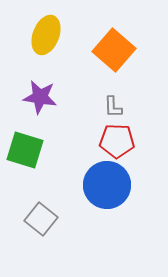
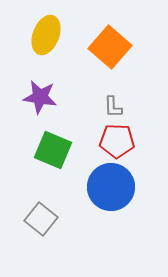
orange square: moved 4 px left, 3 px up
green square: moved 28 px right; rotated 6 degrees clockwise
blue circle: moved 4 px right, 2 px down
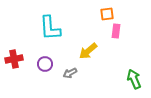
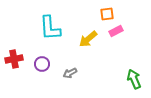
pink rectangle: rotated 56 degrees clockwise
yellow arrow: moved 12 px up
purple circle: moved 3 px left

════════════════

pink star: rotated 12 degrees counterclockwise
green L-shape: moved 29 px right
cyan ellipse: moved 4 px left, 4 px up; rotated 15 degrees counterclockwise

════════════════

Task to complete> Within the listing above, locate the line containing "pink star: rotated" and the line containing "cyan ellipse: moved". Reproduce those two lines and all lines between them exactly, with nothing added.

Response area>
pink star: rotated 12 degrees counterclockwise
green L-shape: moved 29 px right
cyan ellipse: moved 4 px left, 4 px up; rotated 15 degrees counterclockwise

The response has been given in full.